[Start of section]
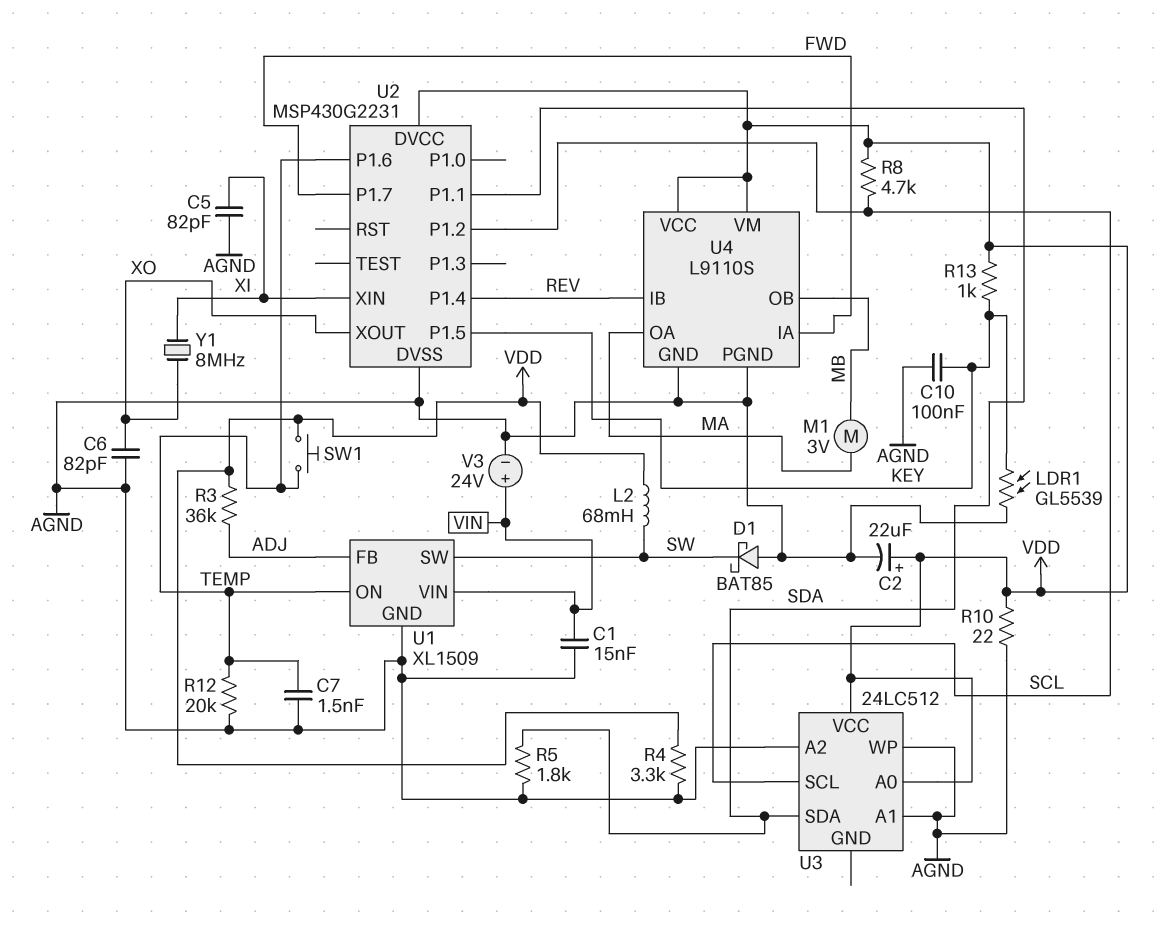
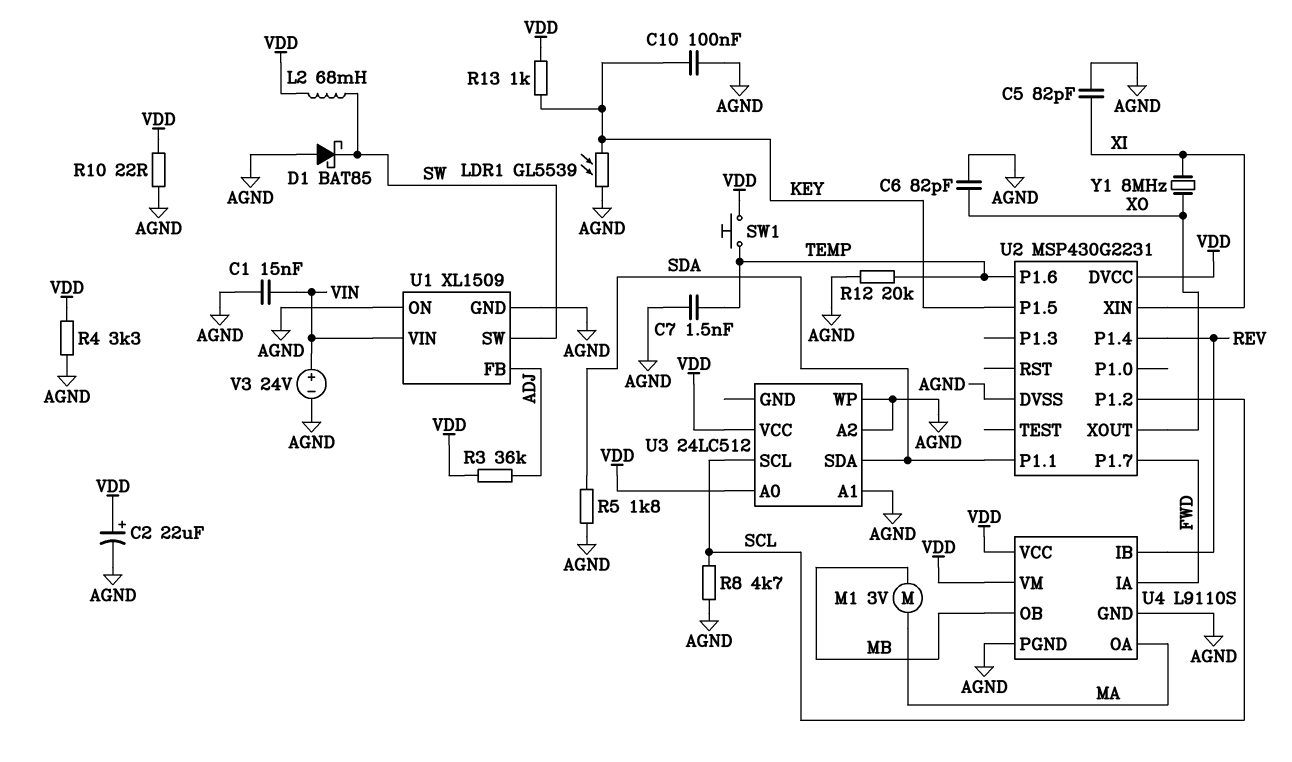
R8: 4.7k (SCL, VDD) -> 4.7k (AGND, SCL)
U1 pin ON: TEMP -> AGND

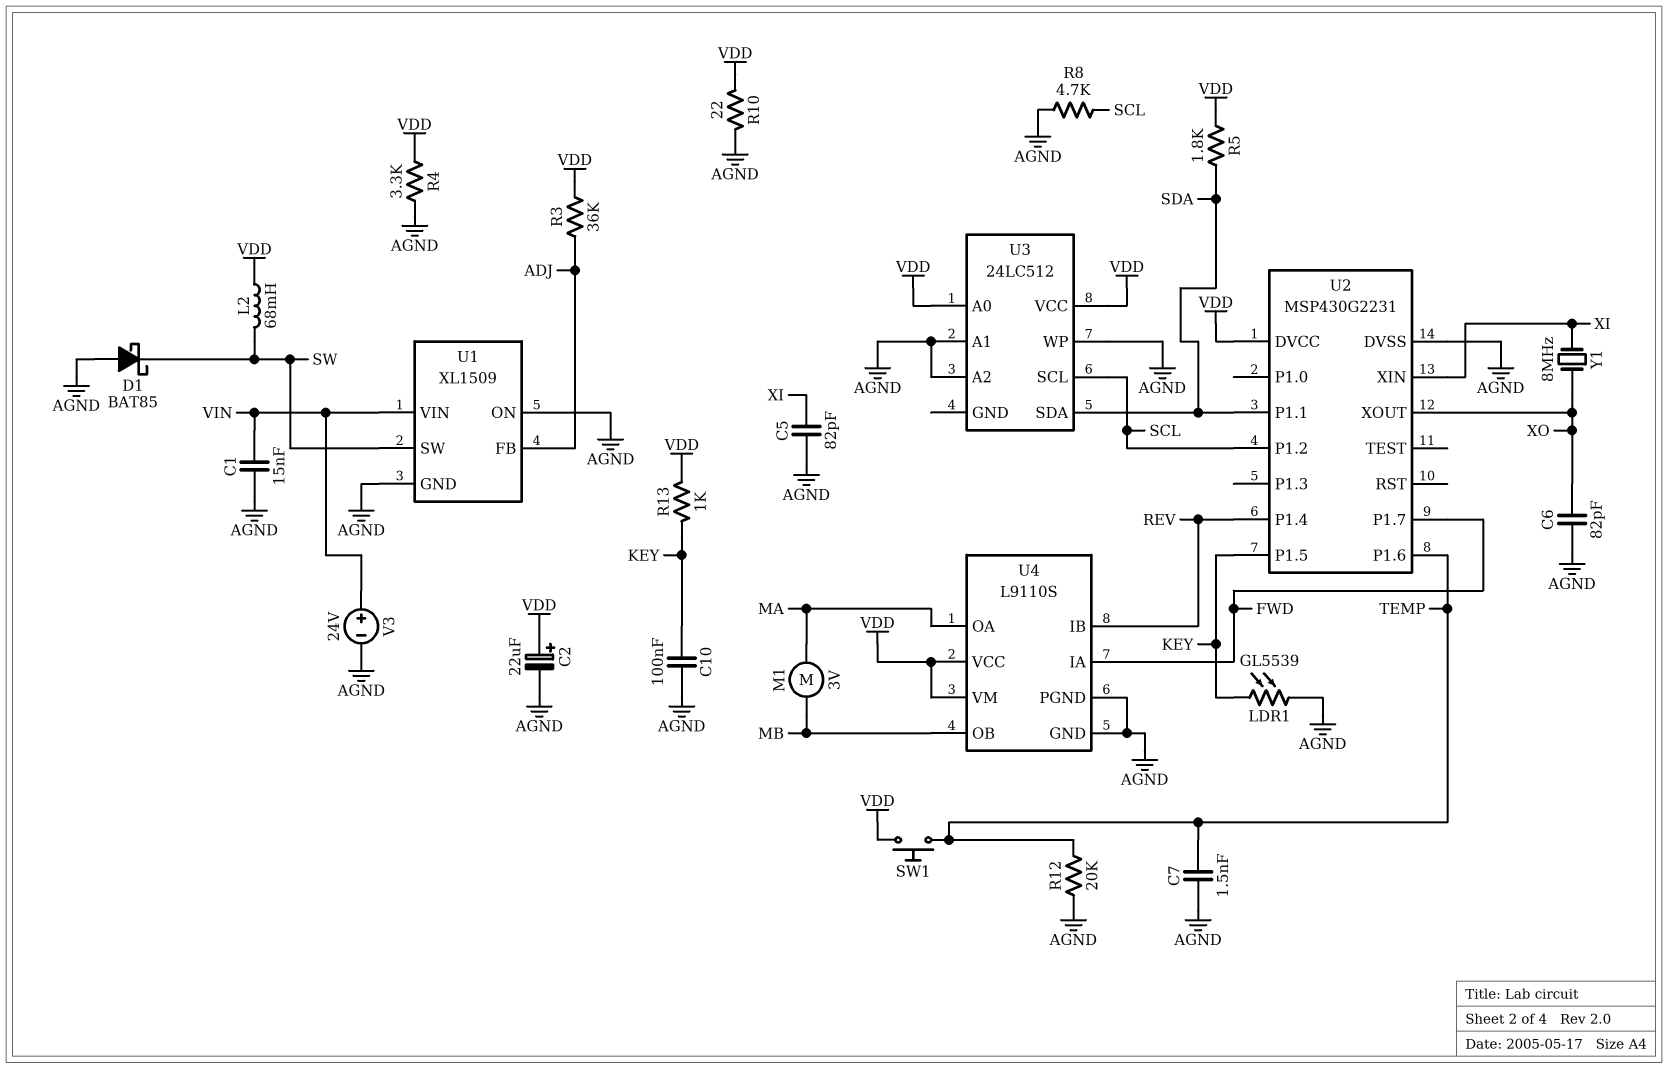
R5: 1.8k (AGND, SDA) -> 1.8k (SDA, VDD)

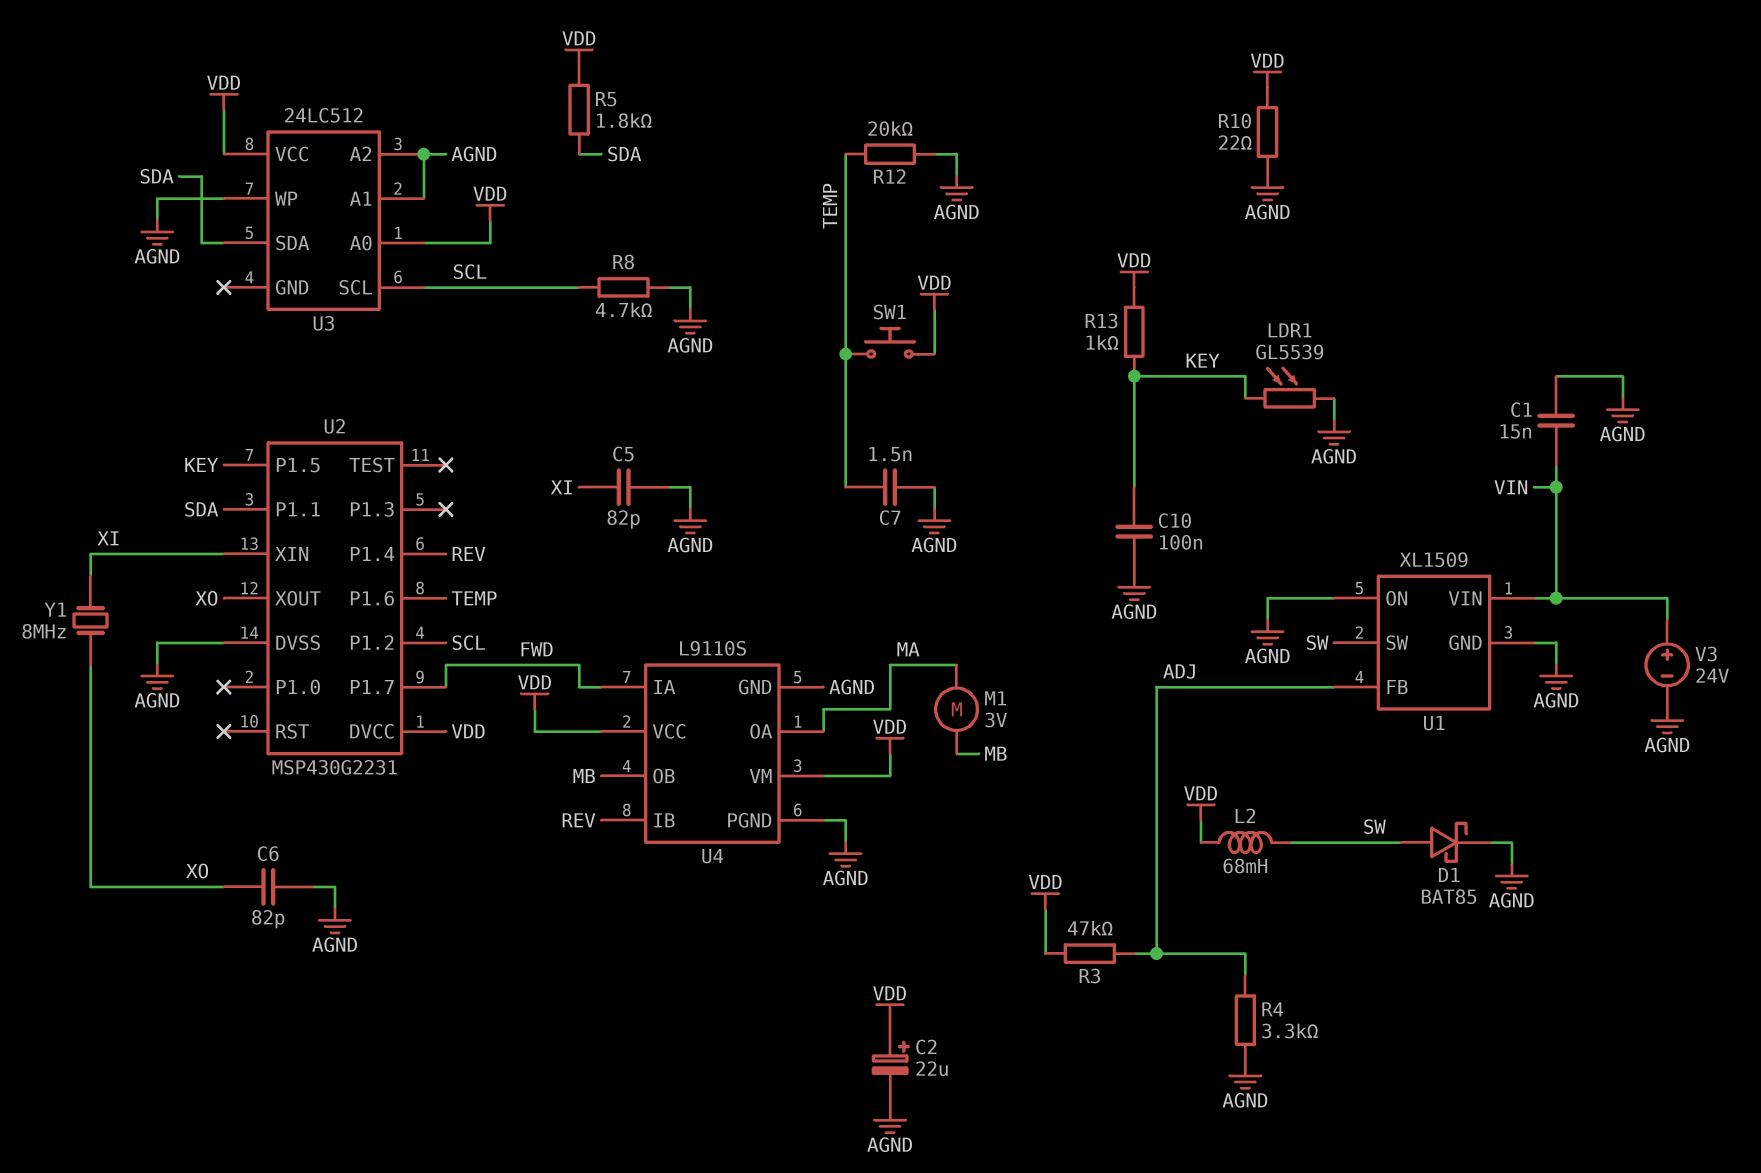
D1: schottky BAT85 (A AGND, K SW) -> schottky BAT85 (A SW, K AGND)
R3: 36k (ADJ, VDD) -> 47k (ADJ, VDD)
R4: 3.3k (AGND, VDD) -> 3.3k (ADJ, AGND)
[End of section]
Task: The lines from the one with "U1 pin ON: TEMP -> AGND" to the end of the data above should be retyped exactly, both ends included, and pictures are to be left out.

Completed task:
U1 pin ON: TEMP -> AGND

R5: 1.8k (AGND, SDA) -> 1.8k (SDA, VDD)

D1: schottky BAT85 (A AGND, K SW) -> schottky BAT85 (A SW, K AGND)
R3: 36k (ADJ, VDD) -> 47k (ADJ, VDD)
R4: 3.3k (AGND, VDD) -> 3.3k (ADJ, AGND)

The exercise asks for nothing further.